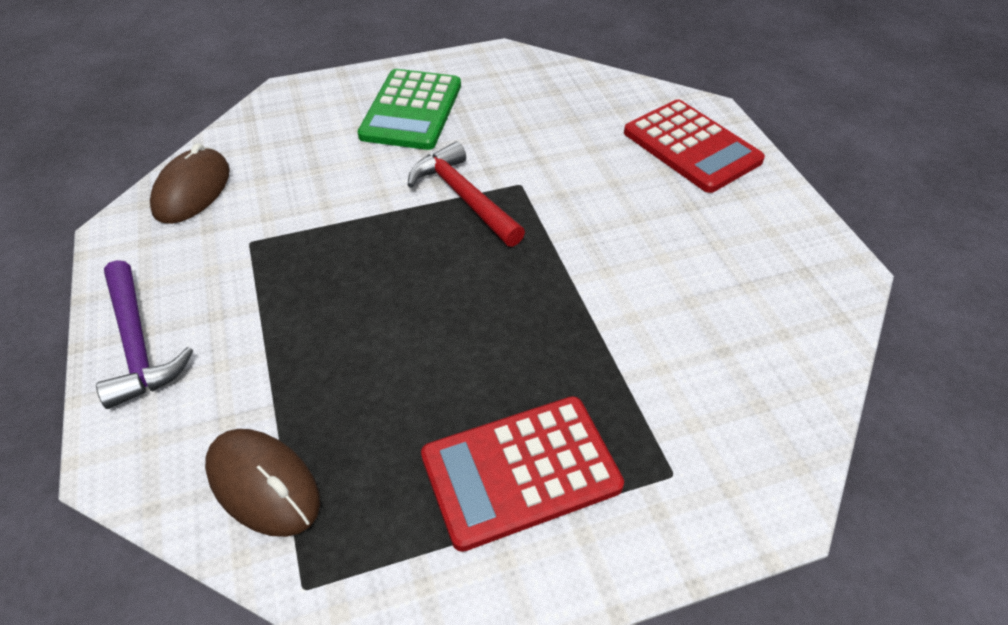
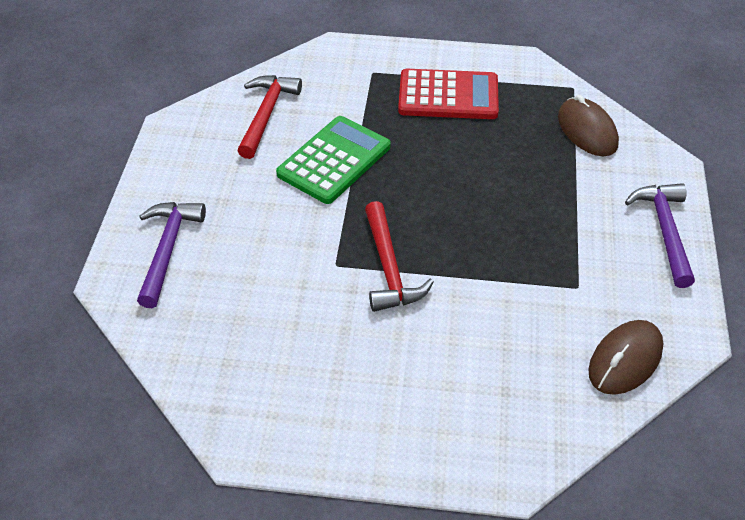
camera: 155 degrees left, 0 degrees up
green calculator [358,69,461,150] -> green calculator moved to [276,116,391,204]
red calculator [624,99,765,193] -> purple hammer [137,202,206,308]
none -> red hammer [237,75,302,159]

..............................

• _WORK REQUEST_: Repeat the material above precisely as it appears, omitting the images it contains.

• _EXPECTED ANSWER_:
camera: 155 degrees left, 0 degrees up
green calculator [358,69,461,150] -> green calculator moved to [276,116,391,204]
red calculator [624,99,765,193] -> purple hammer [137,202,206,308]
none -> red hammer [237,75,302,159]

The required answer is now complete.